WORK TASK — From the line with "This is a 0.062" to the last line of the material, both inclusive, transcribe every line exactly and nothing else.

STUDY MATERIAL —
----------

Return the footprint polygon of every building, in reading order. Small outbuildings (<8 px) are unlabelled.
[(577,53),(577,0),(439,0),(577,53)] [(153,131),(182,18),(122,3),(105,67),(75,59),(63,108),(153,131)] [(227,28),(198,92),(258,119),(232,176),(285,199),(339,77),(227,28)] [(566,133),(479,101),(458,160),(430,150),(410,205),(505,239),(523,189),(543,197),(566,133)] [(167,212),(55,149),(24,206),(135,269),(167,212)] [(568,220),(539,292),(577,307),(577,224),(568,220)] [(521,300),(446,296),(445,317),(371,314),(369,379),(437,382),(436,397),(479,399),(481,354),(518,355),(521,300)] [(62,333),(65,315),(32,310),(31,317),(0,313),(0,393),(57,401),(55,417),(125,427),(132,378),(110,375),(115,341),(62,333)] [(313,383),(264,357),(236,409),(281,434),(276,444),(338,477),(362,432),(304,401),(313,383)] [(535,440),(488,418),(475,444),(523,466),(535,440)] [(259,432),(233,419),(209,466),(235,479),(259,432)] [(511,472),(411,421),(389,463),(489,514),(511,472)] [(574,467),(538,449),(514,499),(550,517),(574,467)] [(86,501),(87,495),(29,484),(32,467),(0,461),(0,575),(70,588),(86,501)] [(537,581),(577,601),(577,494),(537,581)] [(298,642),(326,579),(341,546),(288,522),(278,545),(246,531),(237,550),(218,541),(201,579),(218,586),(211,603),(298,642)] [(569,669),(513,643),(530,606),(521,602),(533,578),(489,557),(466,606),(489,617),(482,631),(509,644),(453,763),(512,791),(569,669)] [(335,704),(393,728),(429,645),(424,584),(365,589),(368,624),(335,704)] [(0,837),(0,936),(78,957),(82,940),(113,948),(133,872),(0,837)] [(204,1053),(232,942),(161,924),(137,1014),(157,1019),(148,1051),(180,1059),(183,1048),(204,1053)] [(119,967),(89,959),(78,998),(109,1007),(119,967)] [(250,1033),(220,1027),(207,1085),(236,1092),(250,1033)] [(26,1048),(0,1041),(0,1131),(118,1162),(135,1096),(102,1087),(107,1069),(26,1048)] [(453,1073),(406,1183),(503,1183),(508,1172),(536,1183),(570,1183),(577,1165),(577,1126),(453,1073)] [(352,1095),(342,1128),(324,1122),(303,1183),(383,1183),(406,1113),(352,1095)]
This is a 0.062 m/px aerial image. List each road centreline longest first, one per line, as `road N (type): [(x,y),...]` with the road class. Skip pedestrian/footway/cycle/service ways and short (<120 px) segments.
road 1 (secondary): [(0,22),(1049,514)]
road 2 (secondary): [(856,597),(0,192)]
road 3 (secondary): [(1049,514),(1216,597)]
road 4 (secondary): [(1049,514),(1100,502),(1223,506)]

----------

EXERCISE OUTPUT —
This is a 0.062 m/px aerial image. List each road centreline longest first, one per line, as `road N (type): [(x,y),...]` with the road class. Skip pedestrian/footway/cycle/service ways and short (<120 px) segments.
road 1 (secondary): [(0,22),(1049,514)]
road 2 (secondary): [(856,597),(0,192)]
road 3 (secondary): [(1049,514),(1216,597)]
road 4 (secondary): [(1049,514),(1100,502),(1223,506)]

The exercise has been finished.